§ Your assignment: Output every line below exactly, please, omitting pictures.

☆ ☆ ☆ ☆ ☆

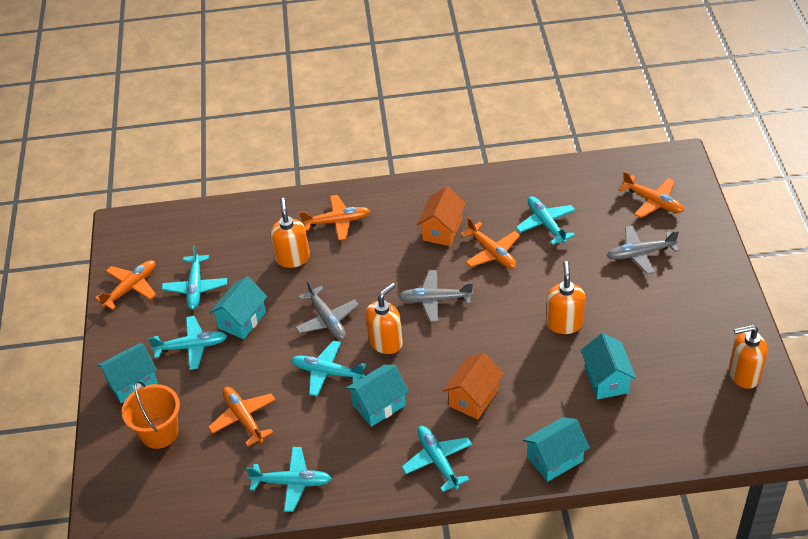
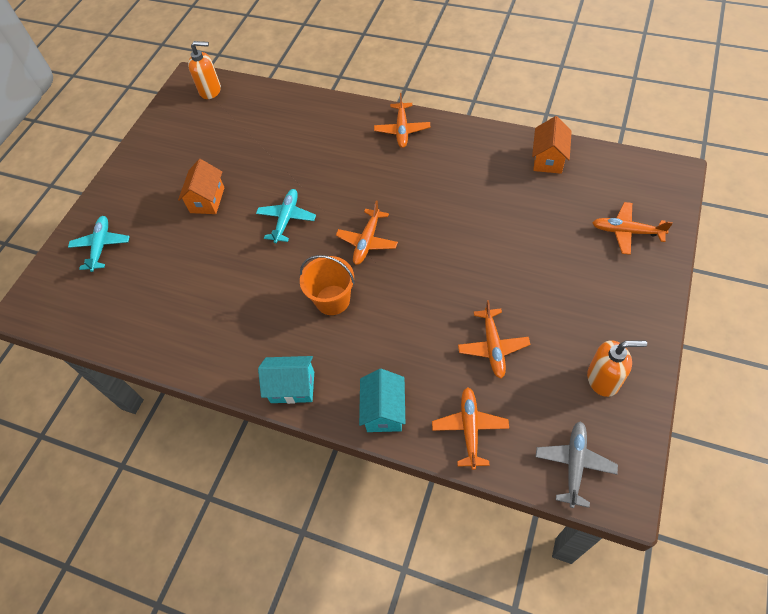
grey plane: 3 -> 1
orange soap dispenser: 4 -> 2
turquoise house: 5 -> 2
turquoise plane: 6 -> 2

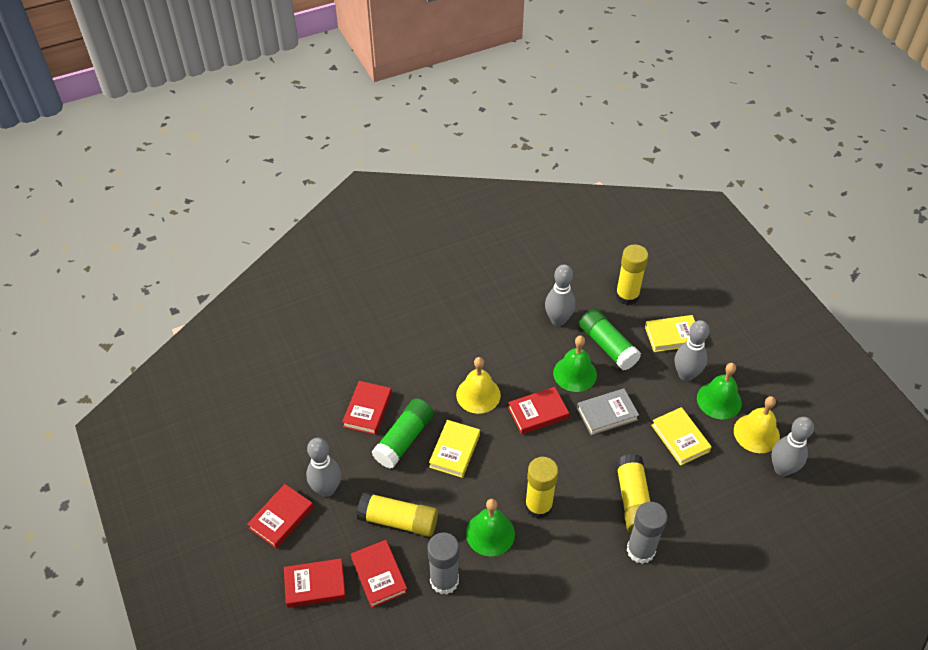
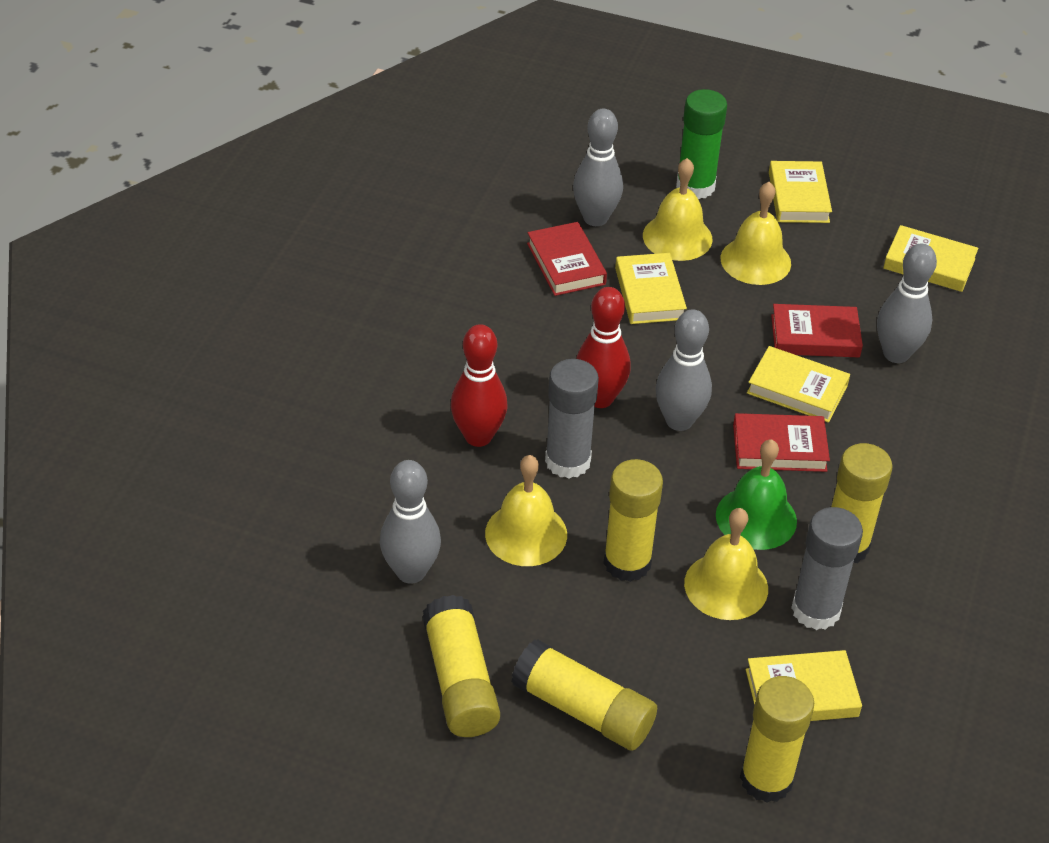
green bell: 3 -> 1
green glue stick: 2 -> 1
grey book: 1 -> 0
red book: 5 -> 3
red bowling pin: 0 -> 2
yellow bell: 2 -> 4
yellow book: 3 -> 5
yellow glue stick: 4 -> 5

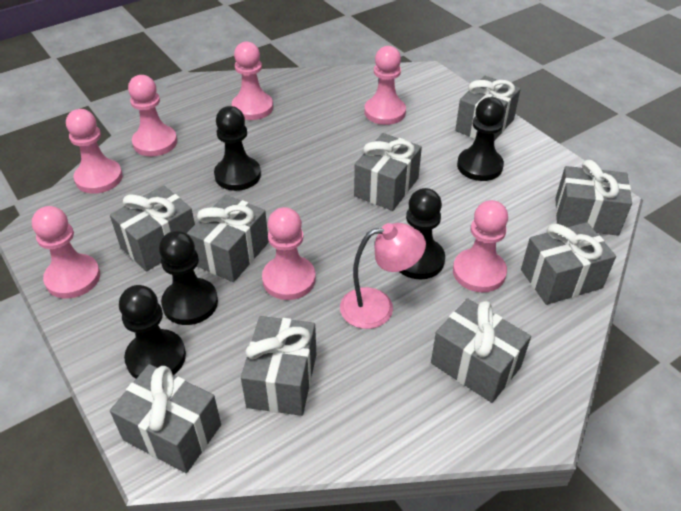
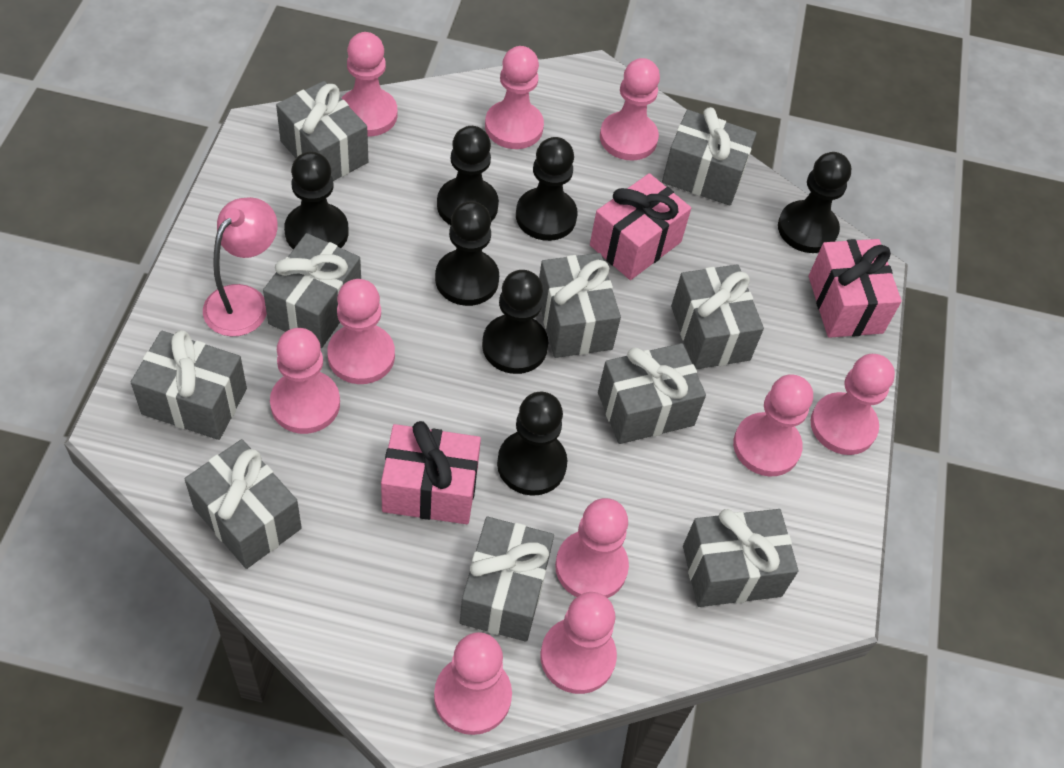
black pawn: 5 -> 7
grey gift: 9 -> 10
pink gift: 0 -> 3
pink pawn: 7 -> 10

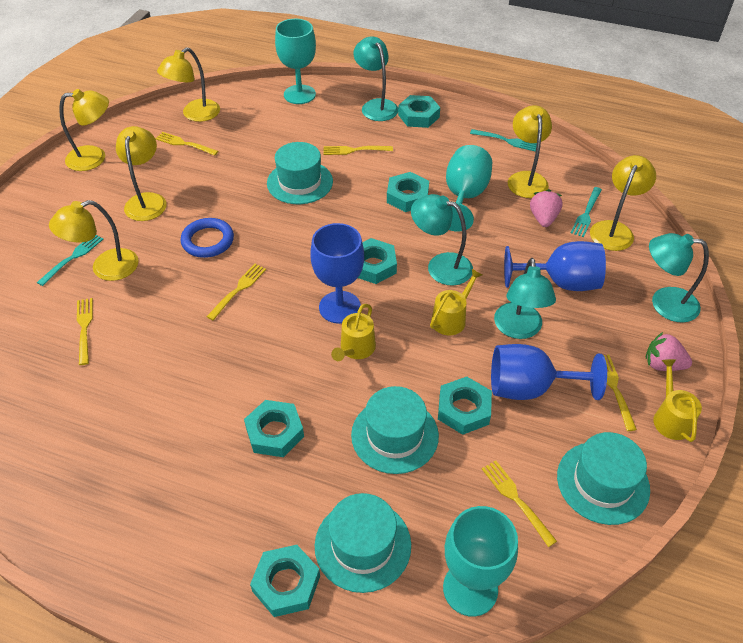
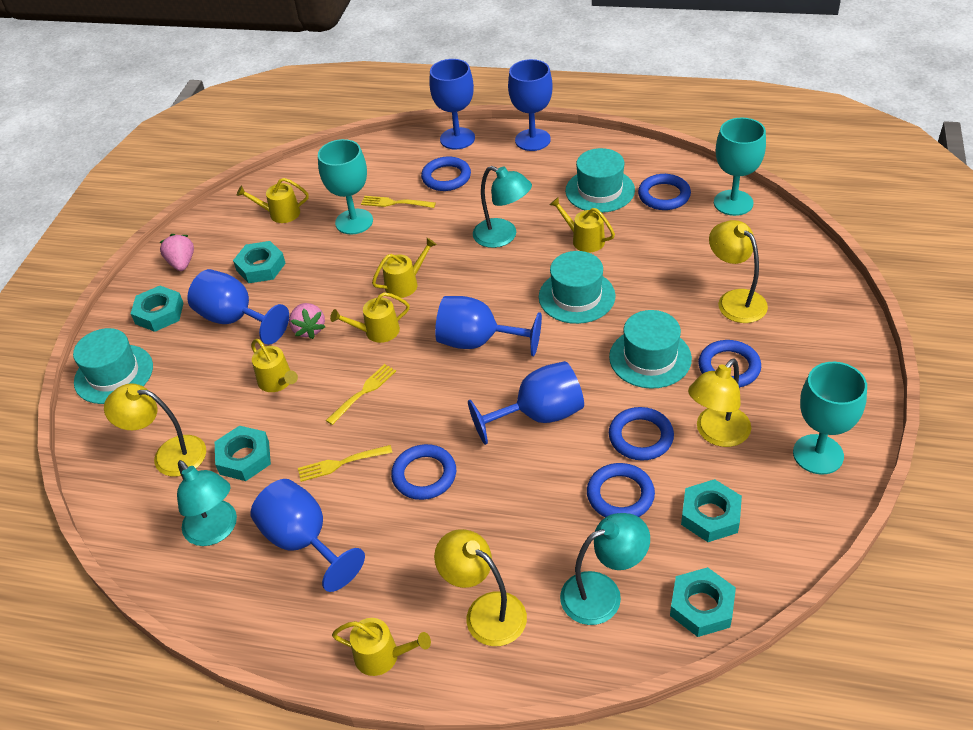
blue goblet: 3 -> 6
blue ring: 1 -> 6
turquoise fork: 3 -> 0
turquoise lamp: 4 -> 3
turquoise nut: 6 -> 5
yellow fork: 6 -> 3
yellow lamp: 6 -> 4
yellow watering can: 3 -> 6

☆ ☆ ☆ ☆ ☆

§ Task response:
grey plane: 3 -> 1
orange soap dispenser: 4 -> 2
turquoise house: 5 -> 2
turquoise plane: 6 -> 2

green bell: 3 -> 1
green glue stick: 2 -> 1
grey book: 1 -> 0
red book: 5 -> 3
red bowling pin: 0 -> 2
yellow bell: 2 -> 4
yellow book: 3 -> 5
yellow glue stick: 4 -> 5

black pawn: 5 -> 7
grey gift: 9 -> 10
pink gift: 0 -> 3
pink pawn: 7 -> 10

blue goblet: 3 -> 6
blue ring: 1 -> 6
turquoise fork: 3 -> 0
turquoise lamp: 4 -> 3
turquoise nut: 6 -> 5
yellow fork: 6 -> 3
yellow lamp: 6 -> 4
yellow watering can: 3 -> 6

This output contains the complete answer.